------ TASK MATERIAL

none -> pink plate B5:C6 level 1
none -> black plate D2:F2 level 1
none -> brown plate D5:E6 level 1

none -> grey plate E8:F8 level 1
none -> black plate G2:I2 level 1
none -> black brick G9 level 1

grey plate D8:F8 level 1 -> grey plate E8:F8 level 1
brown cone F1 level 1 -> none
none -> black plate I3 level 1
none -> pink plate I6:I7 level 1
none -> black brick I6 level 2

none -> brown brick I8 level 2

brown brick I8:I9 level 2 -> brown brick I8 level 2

------------
------ TASK MATERIAL

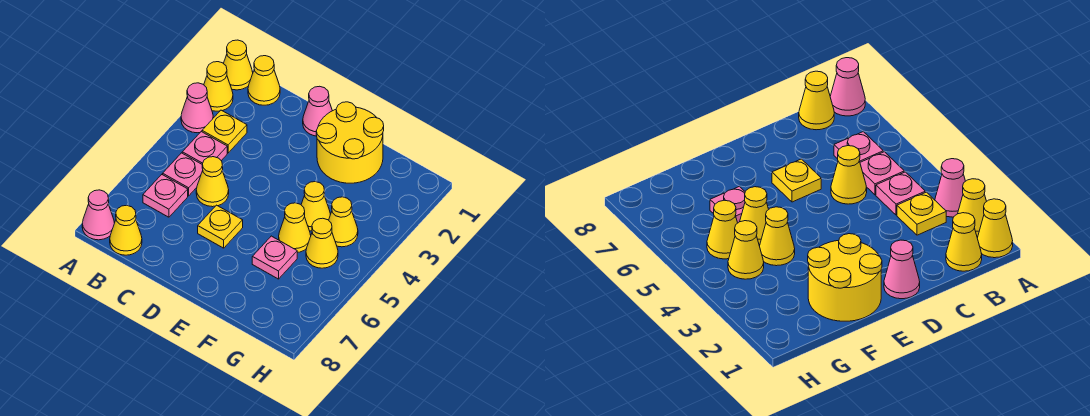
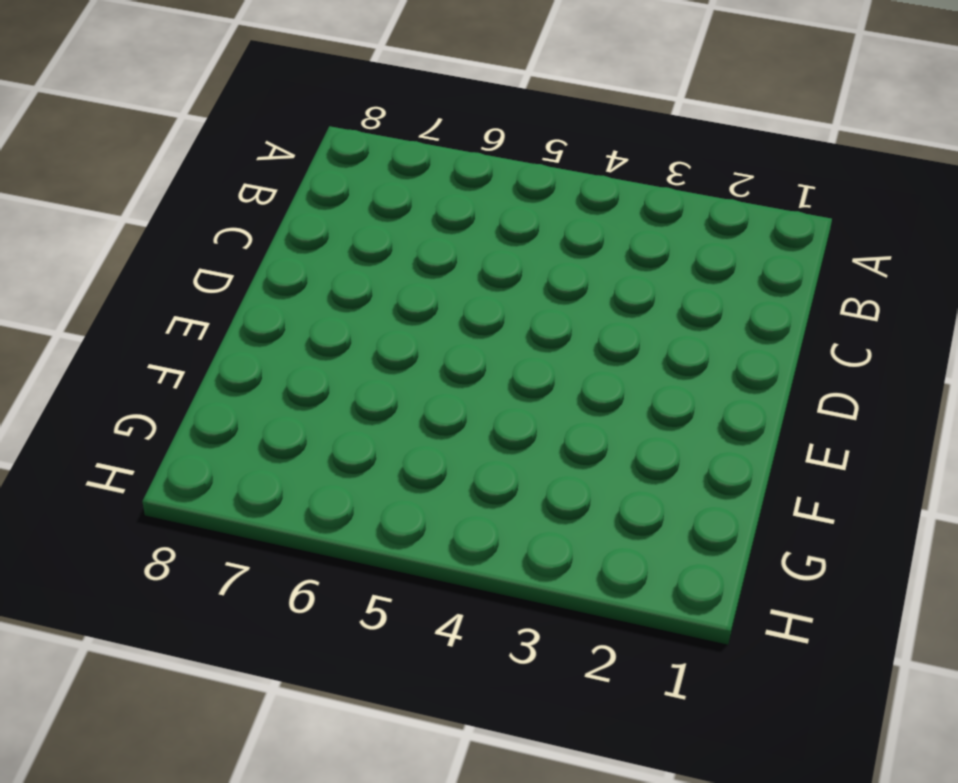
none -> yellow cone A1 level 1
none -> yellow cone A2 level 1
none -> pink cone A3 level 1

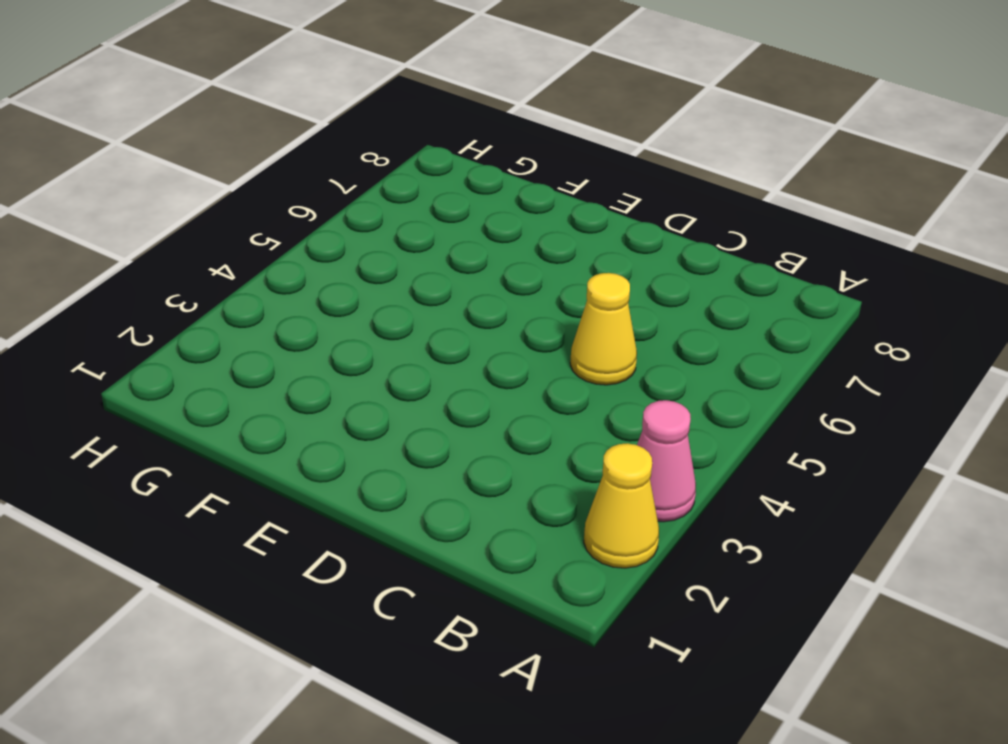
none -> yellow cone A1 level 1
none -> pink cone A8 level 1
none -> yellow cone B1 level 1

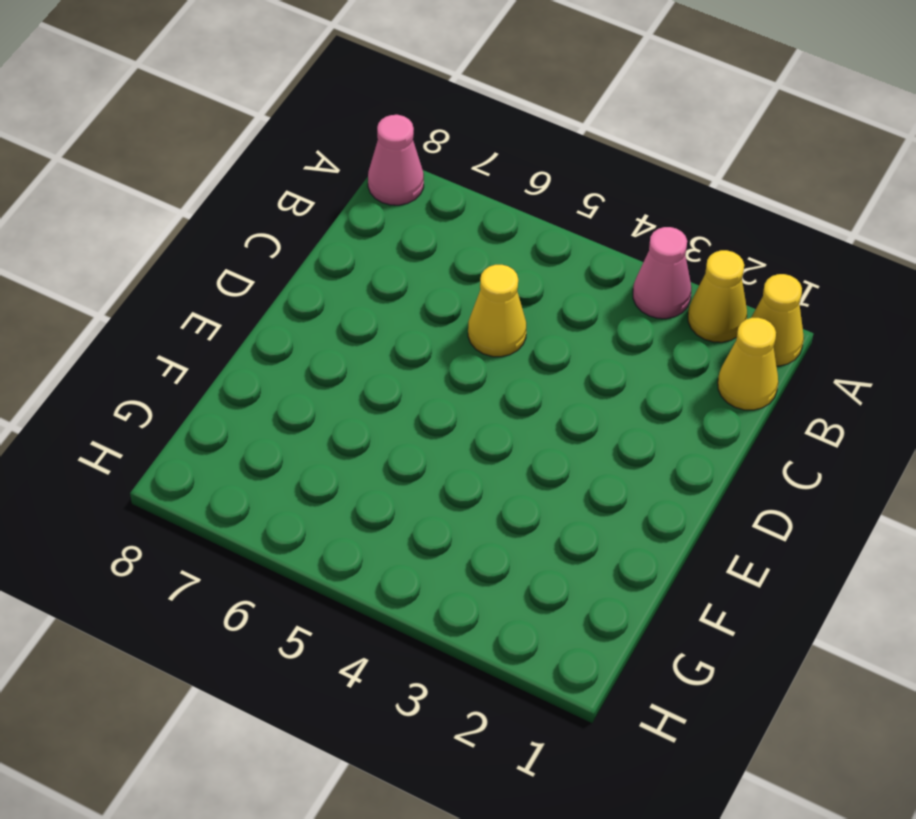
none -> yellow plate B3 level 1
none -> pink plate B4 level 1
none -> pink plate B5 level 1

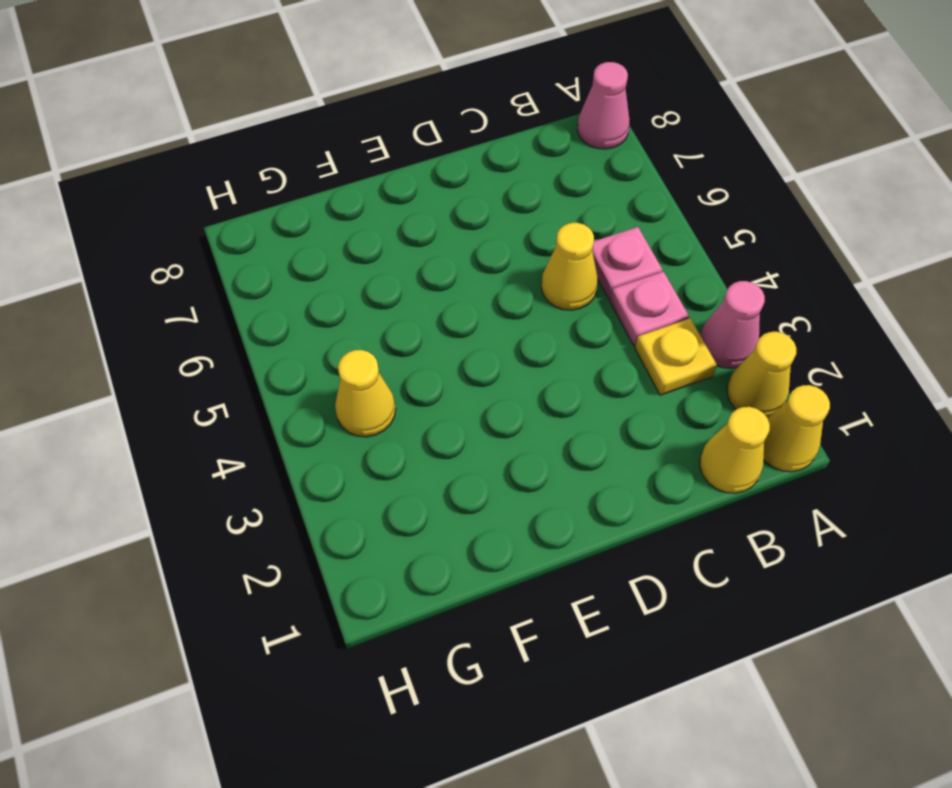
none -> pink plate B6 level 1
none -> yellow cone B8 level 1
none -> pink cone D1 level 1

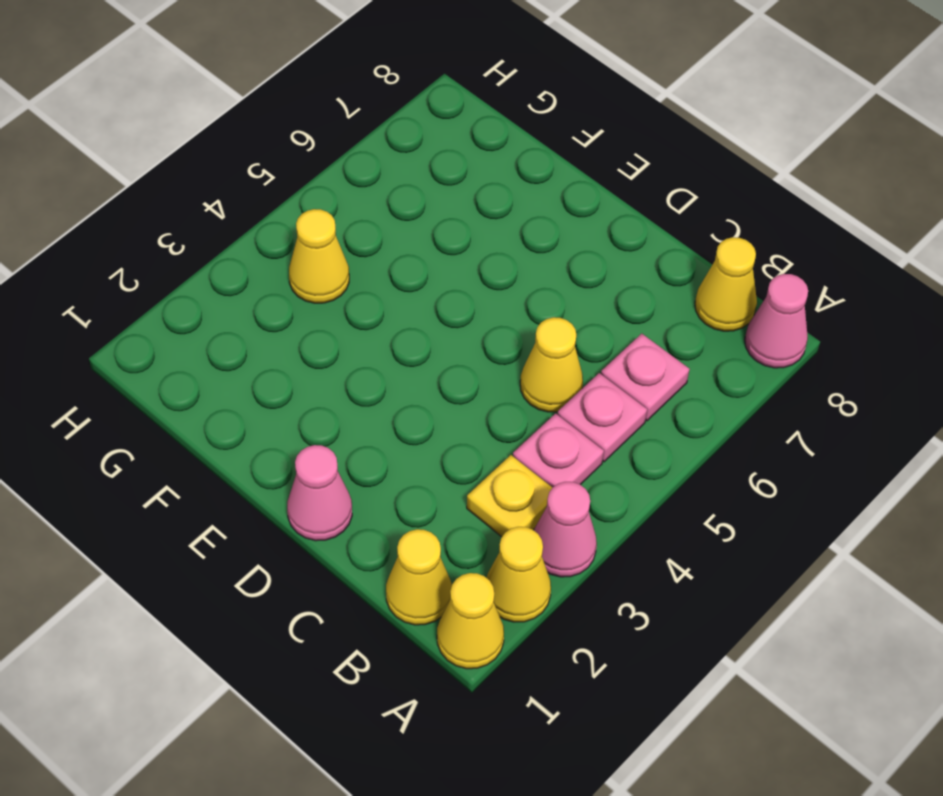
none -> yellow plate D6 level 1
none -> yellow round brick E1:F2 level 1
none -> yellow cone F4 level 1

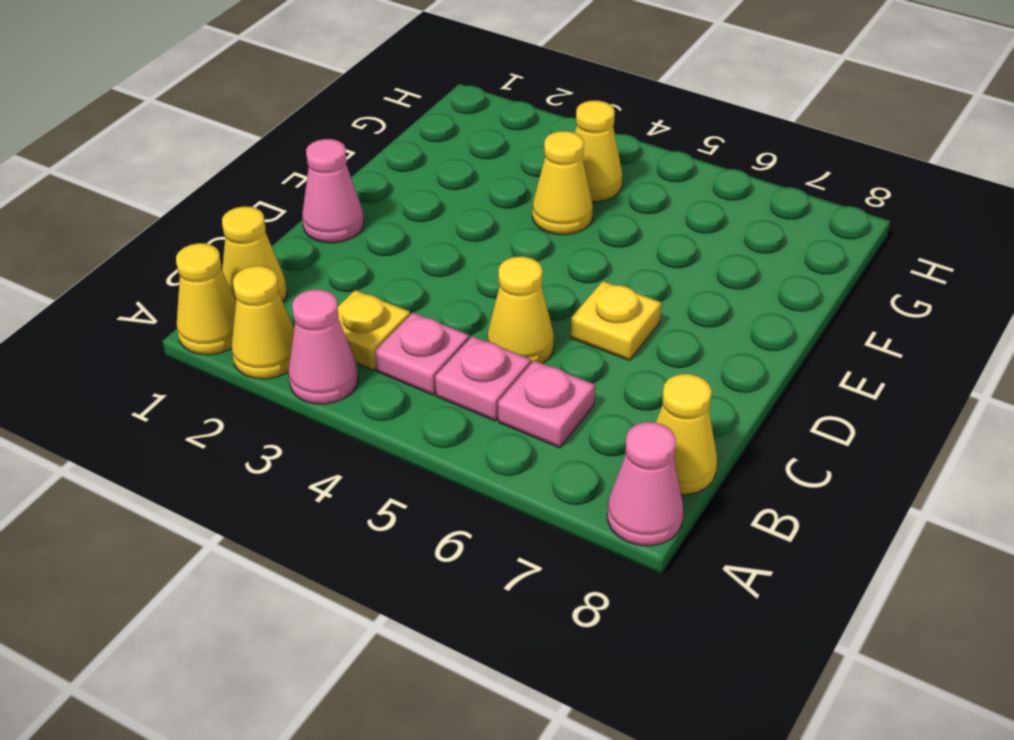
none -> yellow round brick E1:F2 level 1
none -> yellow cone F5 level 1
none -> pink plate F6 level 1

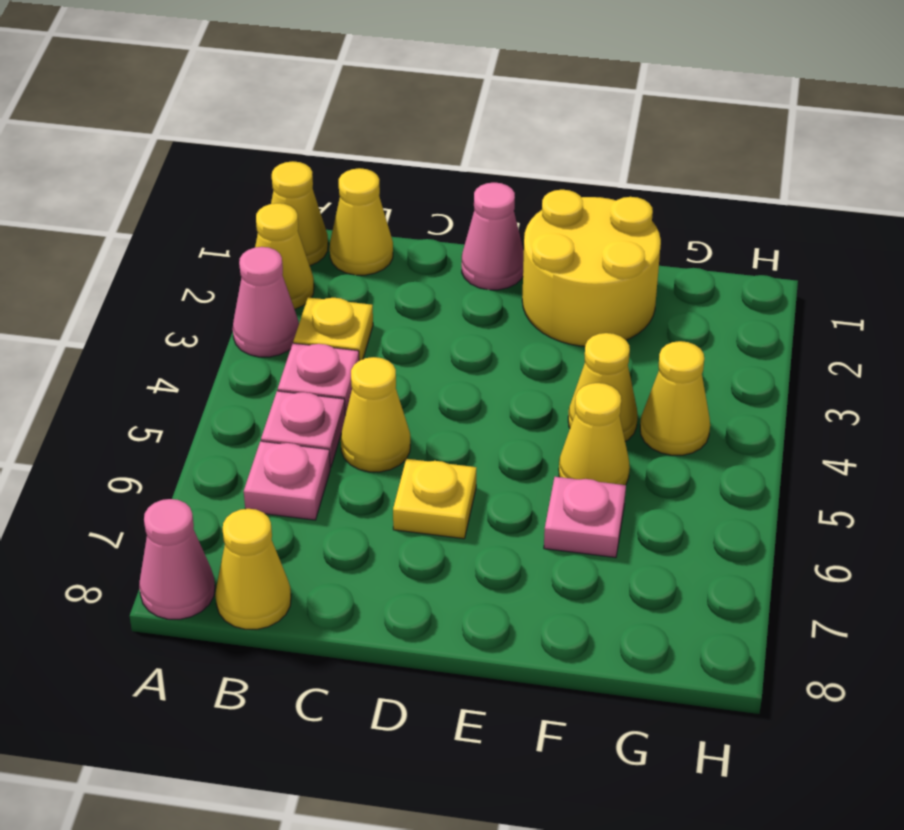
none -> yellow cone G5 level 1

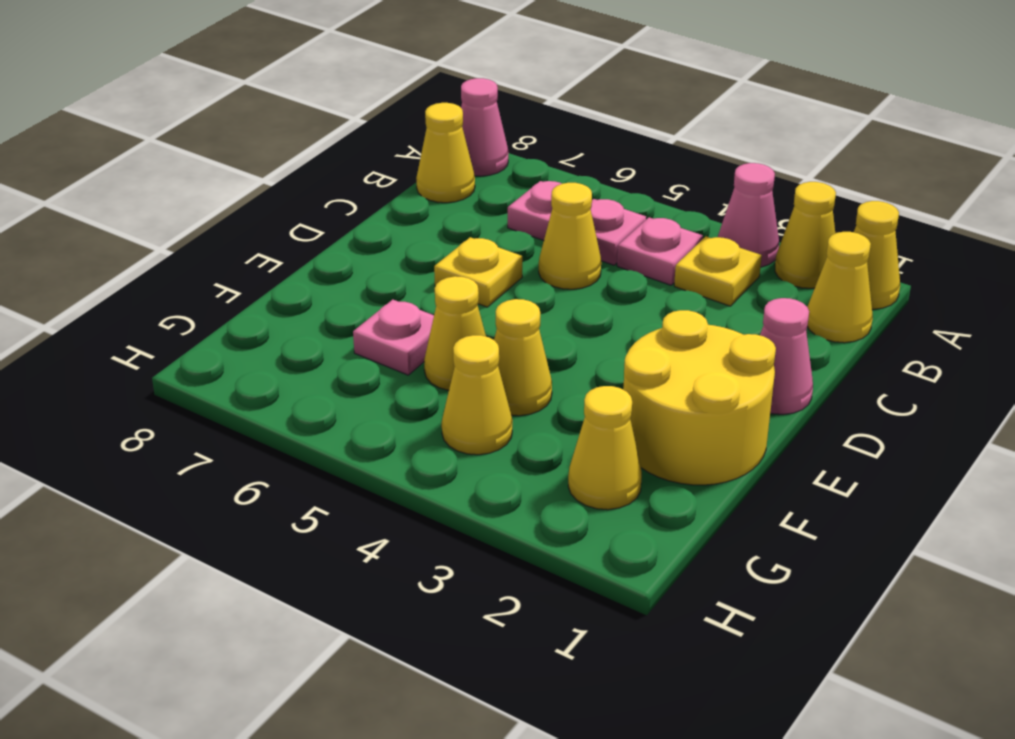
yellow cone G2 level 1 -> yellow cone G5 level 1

------------

Give back, exactly as written, the stretch from the line with "none -> brown brick I8 level 2" through the line with "brown brick I8:I9", and no other lines from the records above.

none -> brown brick I8 level 2

brown brick I8:I9 level 2 -> brown brick I8 level 2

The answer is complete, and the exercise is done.